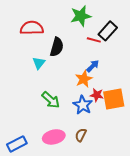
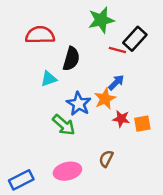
cyan triangle: (39, 63) -> (49, 79), turned 32
orange square: (114, 99) -> (142, 124), size x0.6
blue star: (83, 105) -> (79, 104), moved
brown semicircle: (81, 135) -> (106, 159), moved

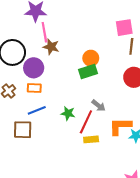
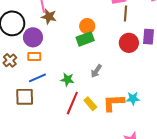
gray arrow: (99, 106) -> (96, 71), turned 88
red line: (86, 122) -> (72, 103), moved
orange L-shape: (120, 126) -> (113, 103), moved
yellow rectangle: (91, 139) -> (90, 104), turned 56

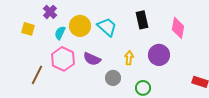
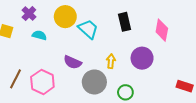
yellow circle: (80, 26) -> (65, 17), moved
cyan semicircle: (60, 33) -> (39, 35), turned 80
pink hexagon: (63, 59) -> (42, 82), moved
gray circle: (113, 78) -> (94, 82), size x1.5

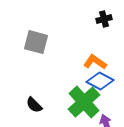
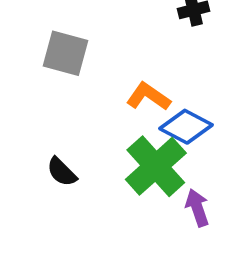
orange L-shape: (95, 62) -> (148, 97), moved

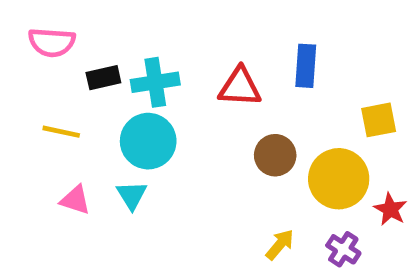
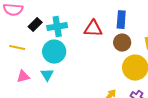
black rectangle: (103, 78) -> (35, 25), turned -32
brown circle: (275, 155) -> (122, 43), moved
pink triangle: (75, 200) -> (23, 77), turned -32

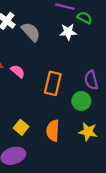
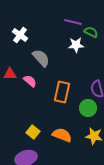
gray semicircle: (31, 32) -> (41, 58), moved
orange semicircle: (53, 131) -> (62, 135), turned 108

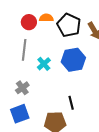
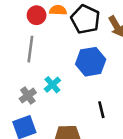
cyan cross: (44, 64) -> (52, 85), moved
black line: (71, 103) -> (101, 110), moved

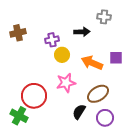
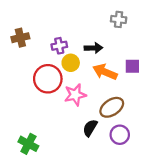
black arrow: (82, 32) -> (93, 48), moved
red circle: (34, 96) -> (48, 79), moved
green cross: (19, 116) -> (28, 144), moved

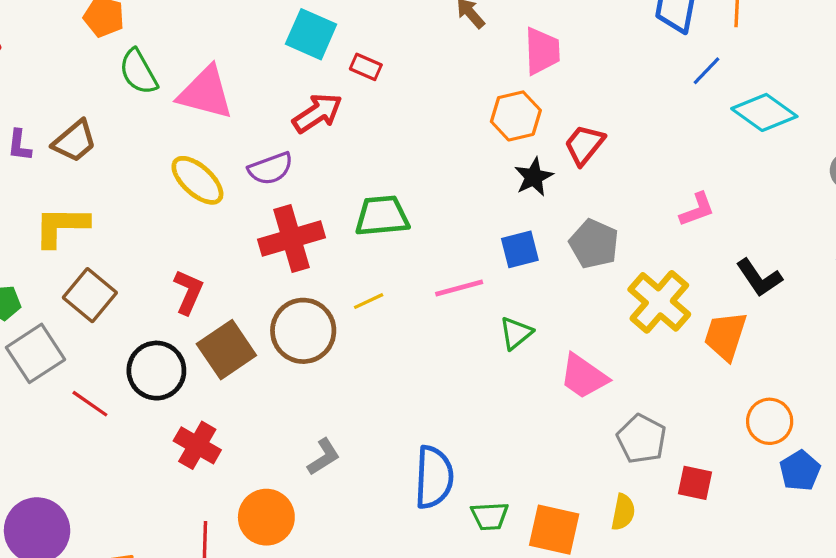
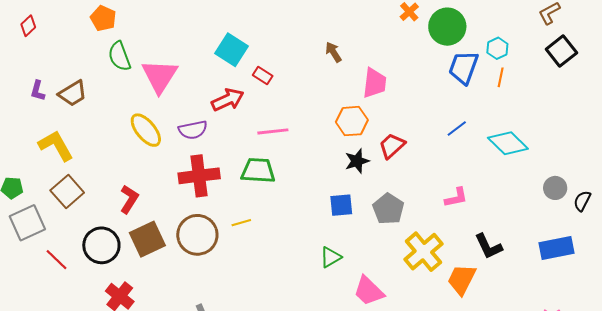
blue line: (706, 71) -> (457, 128), moved
pink triangle: (206, 93) -> (160, 76), turned 39
yellow L-shape: (61, 226) -> (56, 146), turned 51
pink line: (459, 288) -> (273, 131), moved

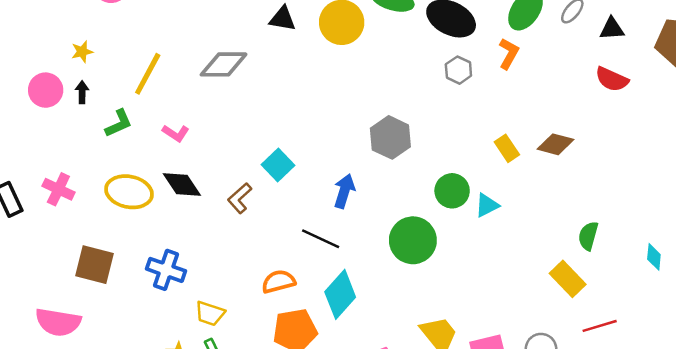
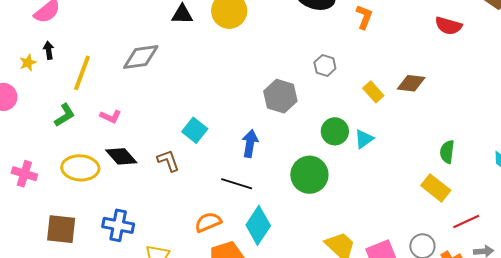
gray hexagon: (458, 70) -> (325, 65), moved
black arrow: (82, 92) -> (49, 50), moved
brown L-shape: (240, 198) -> (168, 161), turned 120

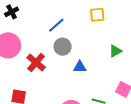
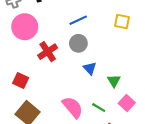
green triangle: (115, 51) -> (114, 81), moved, turned -48
blue triangle: (80, 67) -> (90, 68), turned 32

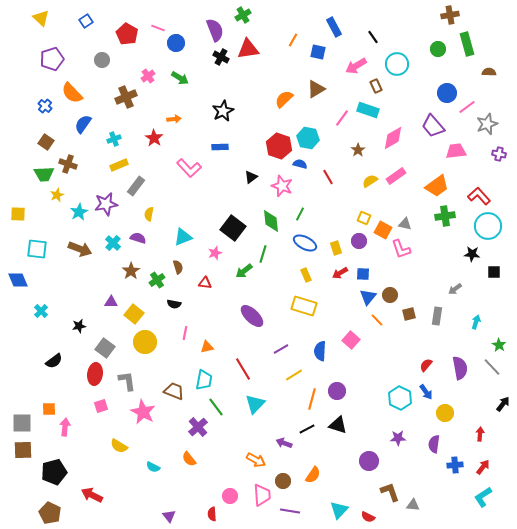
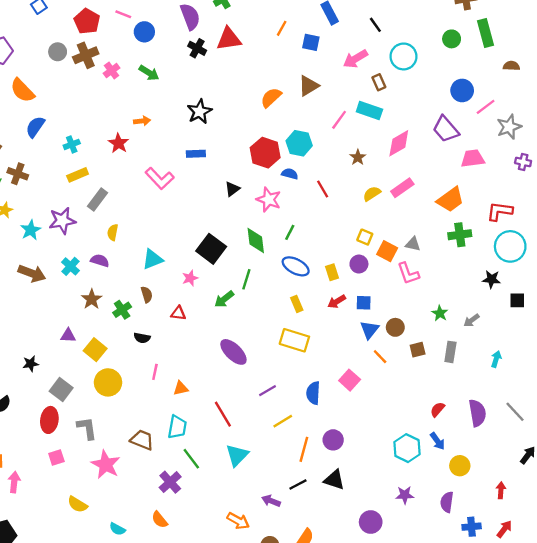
brown cross: (126, 97) -> (86, 55), moved
red L-shape: (479, 196) -> (500, 211), turned -40
green star: (499, 345) -> (440, 313), moved

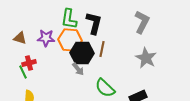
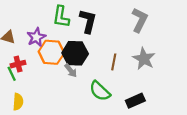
purple star: (46, 38) -> (36, 37), turned -30
orange hexagon: (70, 40) -> (51, 52), moved
brown line: (102, 49) -> (114, 62), moved

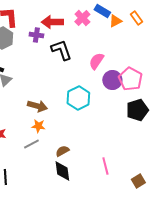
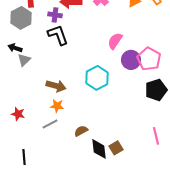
black L-shape: (61, 50) -> (58, 35), moved
pink line: (105, 166) -> (156, 136), moved
black diamond: (62, 171) -> (99, 149), moved
brown square: (138, 181) -> (116, 148), moved

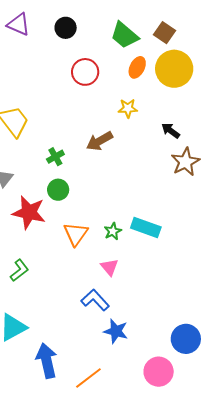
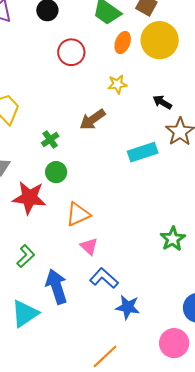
cyan rectangle: (146, 227) -> (143, 152), moved, turned -32
green star: (113, 231) -> (173, 239), moved, size x1.4
orange triangle: (76, 234) -> (78, 214), turned 36
pink triangle: (109, 267) -> (89, 246), moved
blue arrow: (47, 361) -> (56, 287), moved

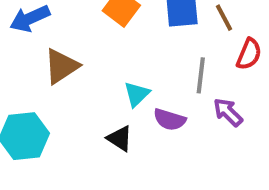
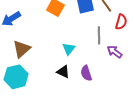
brown triangle: (61, 66) -> (22, 49), moved
purple semicircle: (170, 120) -> (86, 73), moved, turned 63

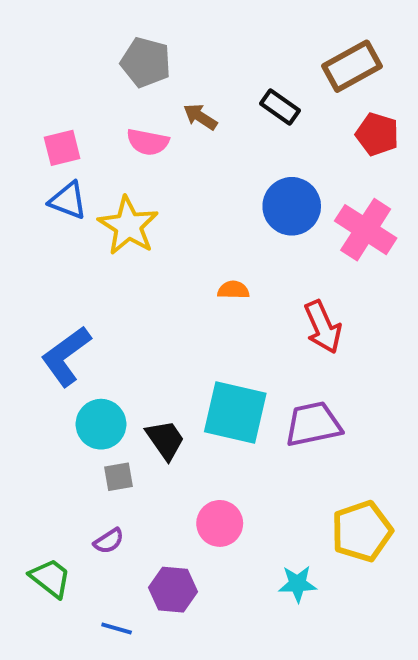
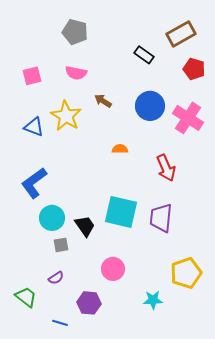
brown arrow: (200, 117) -> (103, 101), moved
blue triangle: (68, 200) -> (34, 127), moved
purple trapezoid: (313, 424) -> (161, 218), turned -72

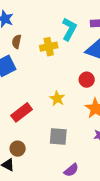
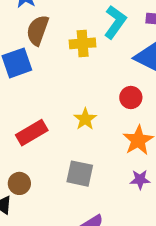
brown semicircle: (17, 42) -> (38, 30), size x1.5

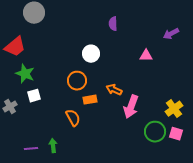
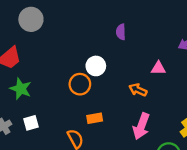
orange circle: (77, 81) -> (80, 84), moved
orange arrow: (114, 90) -> (138, 90), moved
white square: (34, 96) -> (31, 123), moved

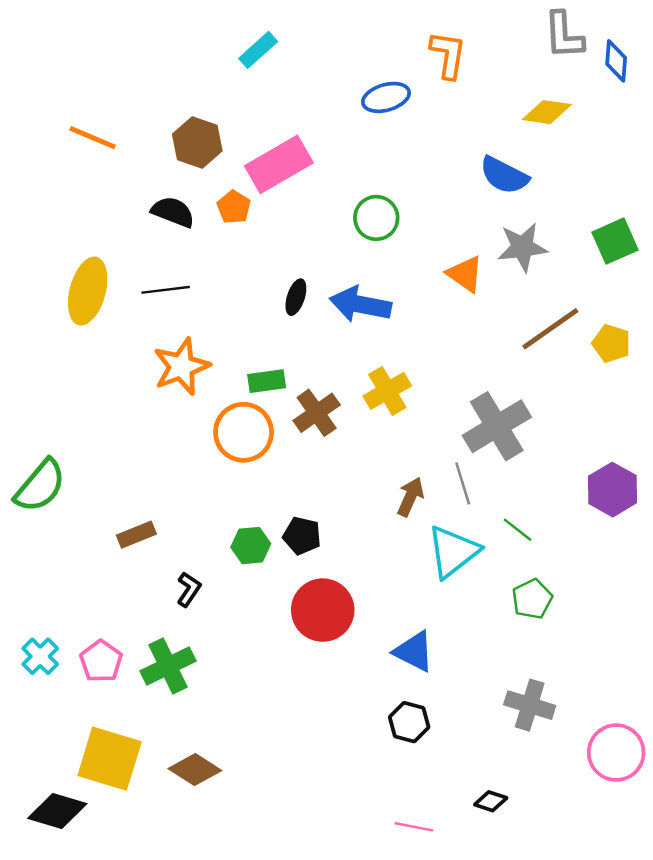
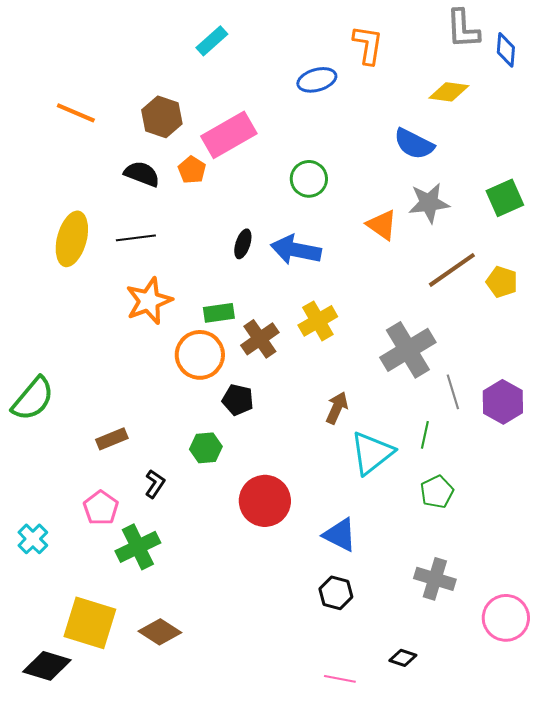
gray line: (463, 483) -> (453, 392), moved
green line: (518, 530) -> (425, 435), turned 64
black pentagon: (302, 536) -> (238, 400), moved
pink pentagon: (101, 661) -> (101, 508), moved

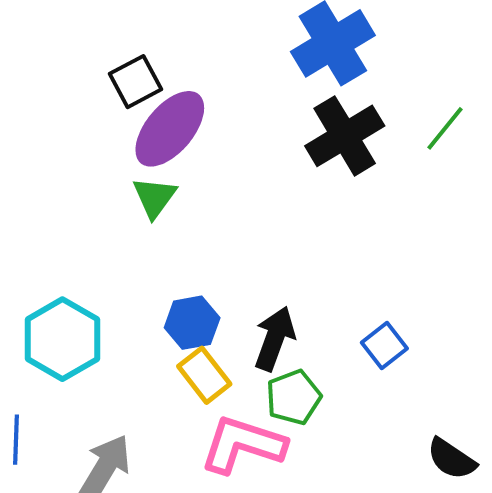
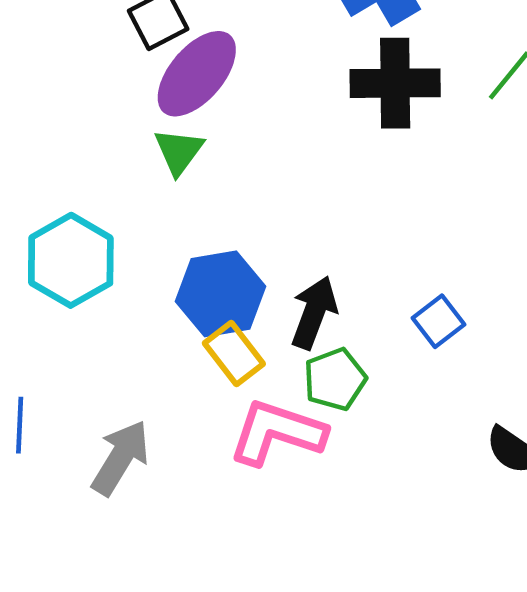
black cross: (345, 136) -> (395, 83), turned 30
blue hexagon: (192, 323) -> (220, 294), size x1.4
cyan hexagon: (62, 339) -> (71, 260), moved

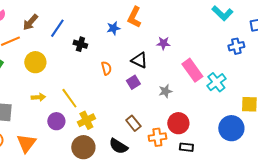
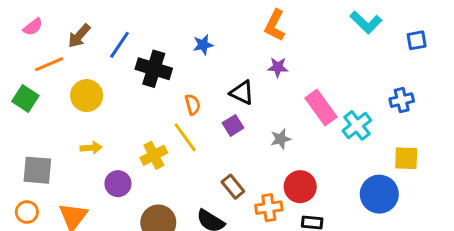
orange L-shape: (134, 17) -> (275, 25), moved
black cross: (80, 44) -> (154, 69), size x1.6
blue cross: (236, 46) -> (402, 100), moved
yellow line: (69, 98) -> (185, 137), moved
yellow cross: (86, 120) -> (154, 155), moved

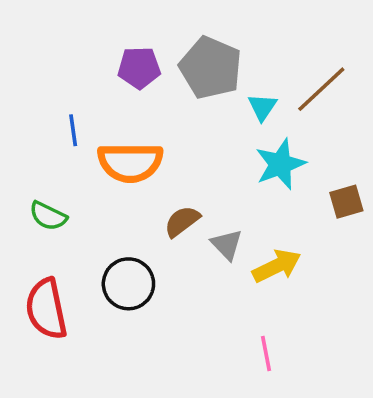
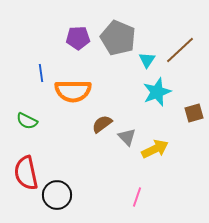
black circle: (128, 284) -> (57, 195), moved
pink line: (266, 353) -> (137, 197), moved, turned 30

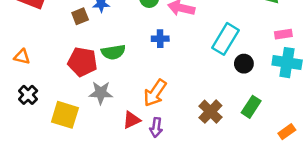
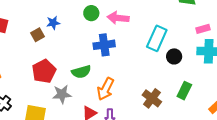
blue cross: (160, 39) -> (104, 45), size x1.5
green semicircle: (113, 52) -> (81, 72), moved
red pentagon: (82, 62) -> (44, 71), turned -30

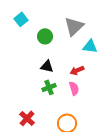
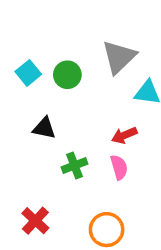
cyan square: (21, 19) -> (28, 73), moved
black triangle: (47, 66) -> (44, 128), moved

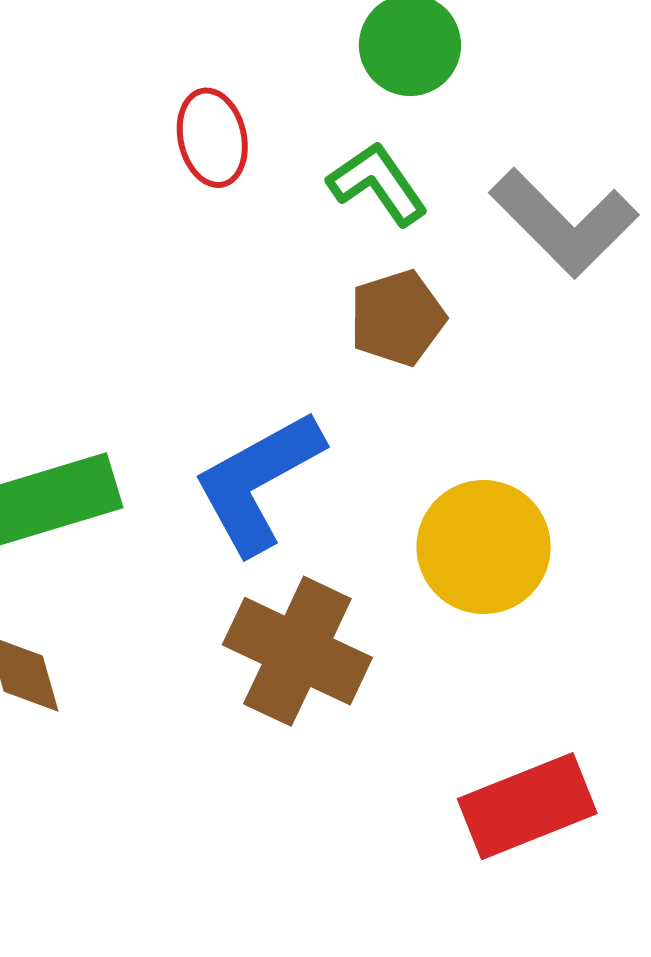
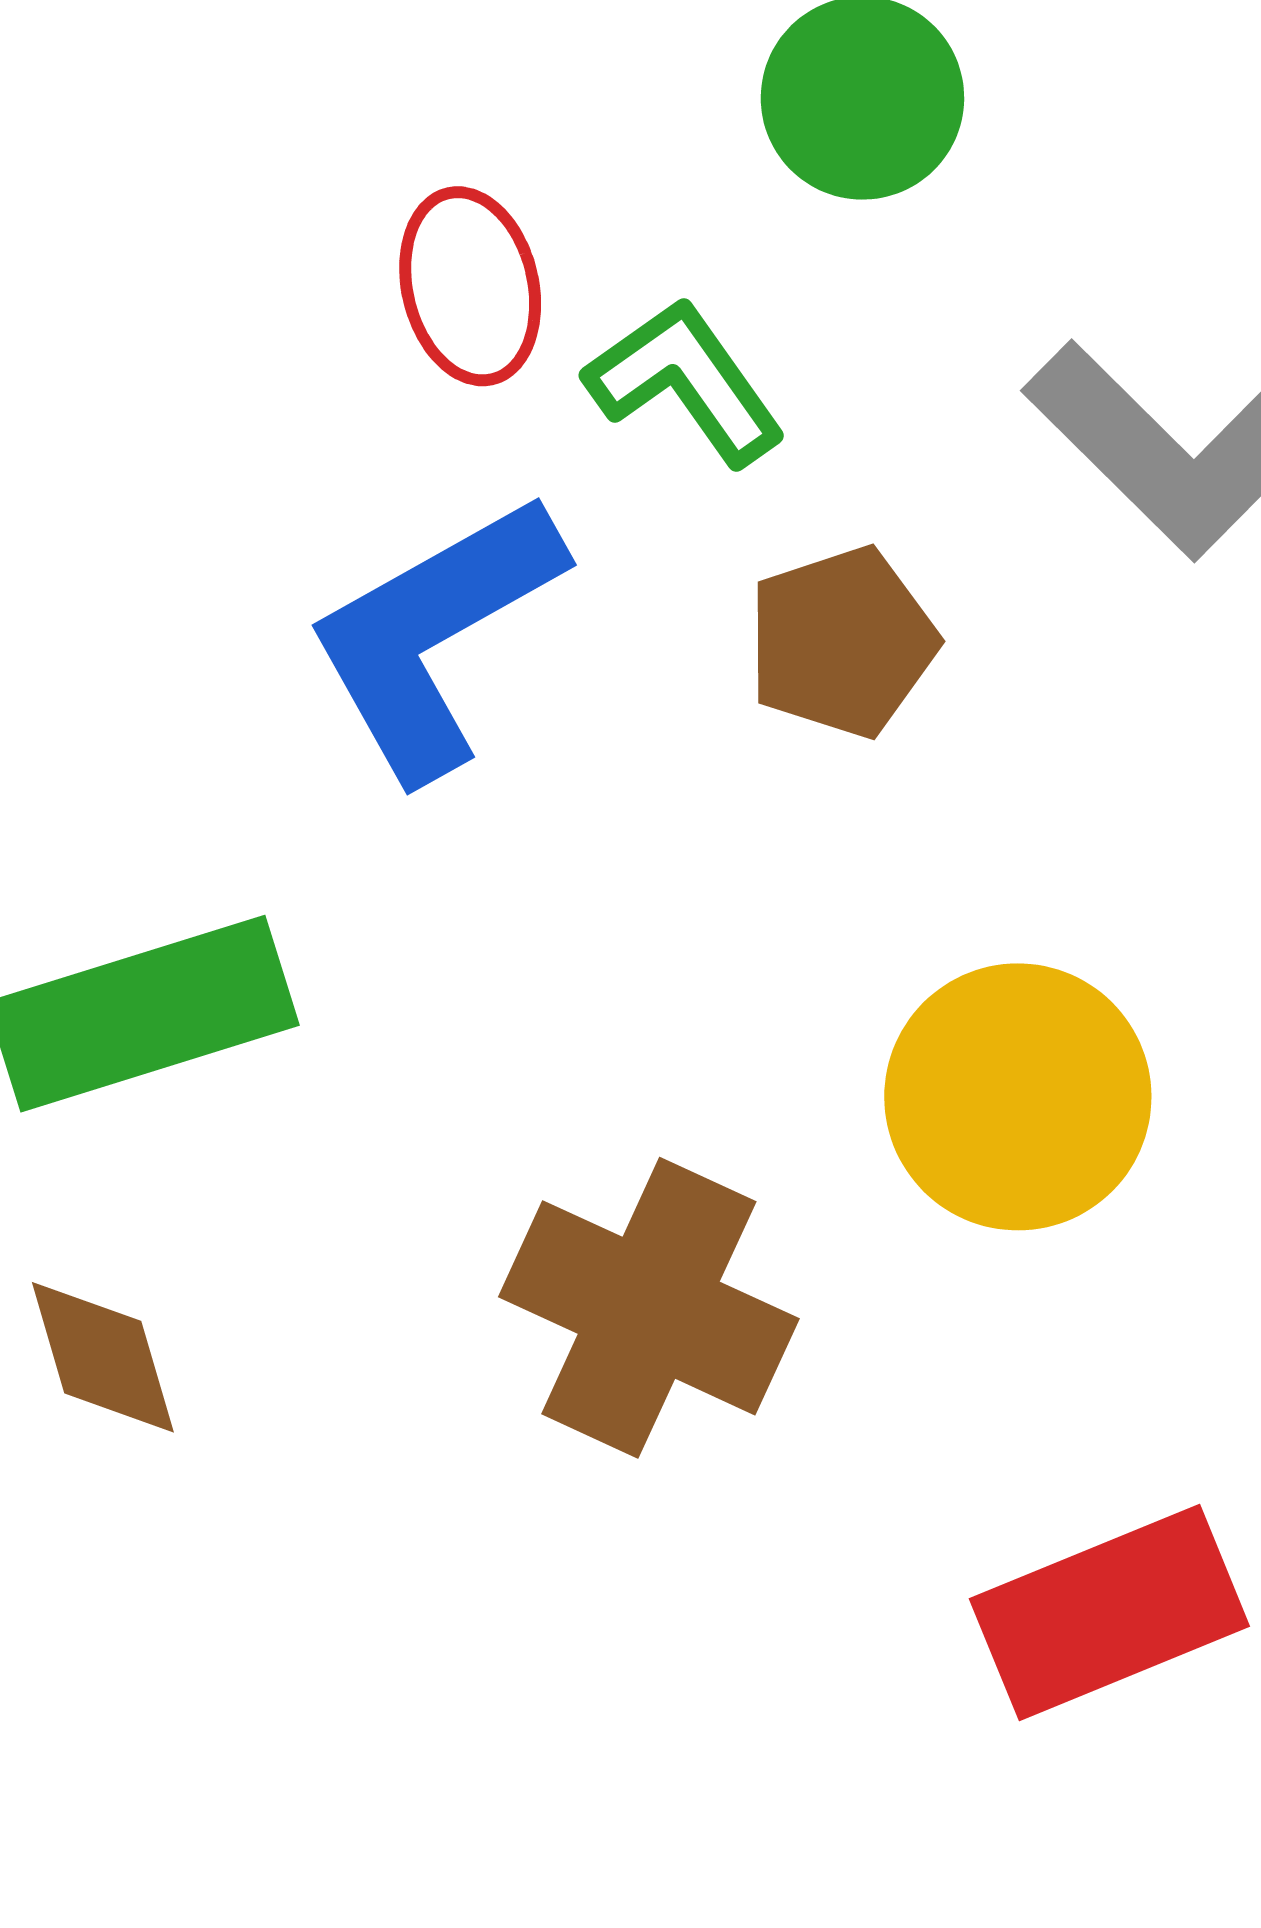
green L-shape: (378, 184) -> (685, 382), moved
blue L-shape: (258, 482) -> (434, 636), moved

- **Your assignment**: Could you copy, exactly and with no pictures, each line from the first one above to the line holding "yellow circle: (80, 26) -> (65, 17), moved"?

- **Reply**:
cyan triangle: (39, 63) -> (49, 79), turned 32
orange square: (114, 99) -> (142, 124), size x0.6
blue star: (83, 105) -> (79, 104), moved
brown semicircle: (81, 135) -> (106, 159), moved

gray arrow: (99, 106) -> (96, 71), turned 88
red line: (86, 122) -> (72, 103), moved
orange L-shape: (120, 126) -> (113, 103), moved
yellow rectangle: (91, 139) -> (90, 104), turned 56

yellow circle: (80, 26) -> (65, 17), moved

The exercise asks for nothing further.